Problem description: Look for "(681, 263) = (626, 173): orange" in the entries below. Then write out exactly the line that holds it and every line after it, to the last, and nothing else.

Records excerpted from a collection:
▽
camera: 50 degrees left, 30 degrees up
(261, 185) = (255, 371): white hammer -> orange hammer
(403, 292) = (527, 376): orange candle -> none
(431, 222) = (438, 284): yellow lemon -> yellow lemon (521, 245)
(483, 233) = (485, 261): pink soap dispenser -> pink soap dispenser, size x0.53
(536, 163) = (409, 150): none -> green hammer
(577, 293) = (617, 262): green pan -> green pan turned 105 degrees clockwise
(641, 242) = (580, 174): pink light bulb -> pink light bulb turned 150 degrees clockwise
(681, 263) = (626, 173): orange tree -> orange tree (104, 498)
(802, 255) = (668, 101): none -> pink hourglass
△
Reply to the exercise:
(681, 263) = (626, 173): orange tree -> orange tree (104, 498)
(802, 255) = (668, 101): none -> pink hourglass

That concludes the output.